> [DIRECTIONS FOR THIS TASK]:
Transcribe, word for word and with nothing extra, the line containing "none -> cyan brick C2 level 1" and each line that comes after it in the entries.

********

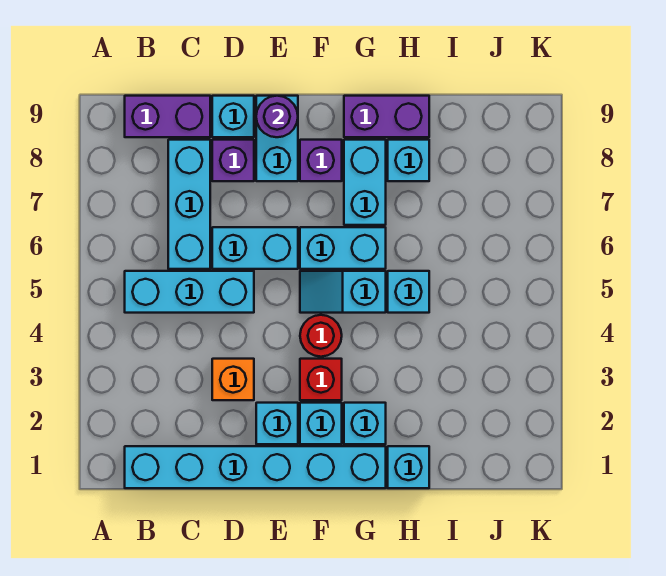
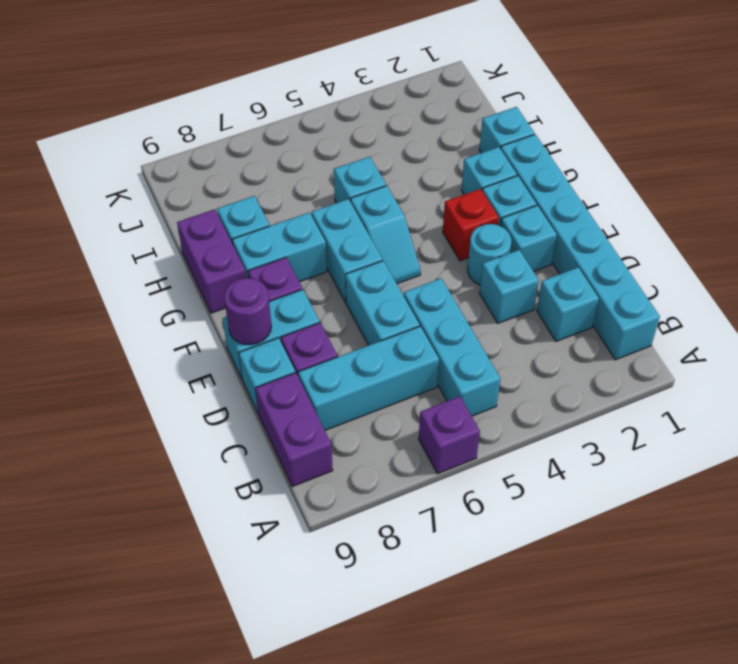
none -> purple brick A6 level 1
none -> cyan brick C2 level 1
orange brick D3 level 1 -> cyan brick D3 level 1
none -> cyan round brick E3 level 1
red round brick F4 level 1 -> none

********

> [SOLUTION FOR THIS PROBLEM]:
none -> cyan brick C2 level 1
orange brick D3 level 1 -> cyan brick D3 level 1
none -> cyan round brick E3 level 1
red round brick F4 level 1 -> none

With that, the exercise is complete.